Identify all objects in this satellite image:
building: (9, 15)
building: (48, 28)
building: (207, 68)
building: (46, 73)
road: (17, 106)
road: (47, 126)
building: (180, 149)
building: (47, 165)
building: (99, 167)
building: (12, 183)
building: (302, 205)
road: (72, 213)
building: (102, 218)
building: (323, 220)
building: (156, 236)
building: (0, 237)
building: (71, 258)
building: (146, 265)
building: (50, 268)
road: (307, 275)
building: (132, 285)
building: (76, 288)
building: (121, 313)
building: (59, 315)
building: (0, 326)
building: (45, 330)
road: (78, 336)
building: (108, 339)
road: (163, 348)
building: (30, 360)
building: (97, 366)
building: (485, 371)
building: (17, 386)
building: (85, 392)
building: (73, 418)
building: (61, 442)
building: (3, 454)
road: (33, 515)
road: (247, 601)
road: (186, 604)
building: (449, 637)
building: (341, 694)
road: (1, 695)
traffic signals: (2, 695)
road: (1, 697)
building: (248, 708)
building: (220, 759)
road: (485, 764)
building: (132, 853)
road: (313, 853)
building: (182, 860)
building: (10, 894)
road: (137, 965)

--- WRITTEN TASK ---
Each line of the listing should be reproduced without any alteration.

--- TASK ANSWER ---
Identify all objects in this satellite image:
building: (9, 15)
building: (48, 28)
building: (207, 68)
building: (46, 73)
road: (17, 106)
road: (47, 126)
building: (180, 149)
building: (47, 165)
building: (99, 167)
building: (12, 183)
building: (302, 205)
road: (72, 213)
building: (102, 218)
building: (323, 220)
building: (156, 236)
building: (0, 237)
building: (71, 258)
building: (146, 265)
building: (50, 268)
road: (307, 275)
building: (132, 285)
building: (76, 288)
building: (121, 313)
building: (59, 315)
building: (0, 326)
building: (45, 330)
road: (78, 336)
building: (108, 339)
road: (163, 348)
building: (30, 360)
building: (97, 366)
building: (485, 371)
building: (17, 386)
building: (85, 392)
building: (73, 418)
building: (61, 442)
building: (3, 454)
road: (33, 515)
road: (247, 601)
road: (186, 604)
building: (449, 637)
building: (341, 694)
road: (1, 695)
traffic signals: (2, 695)
road: (1, 697)
building: (248, 708)
building: (220, 759)
road: (485, 764)
building: (132, 853)
road: (313, 853)
building: (182, 860)
building: (10, 894)
road: (137, 965)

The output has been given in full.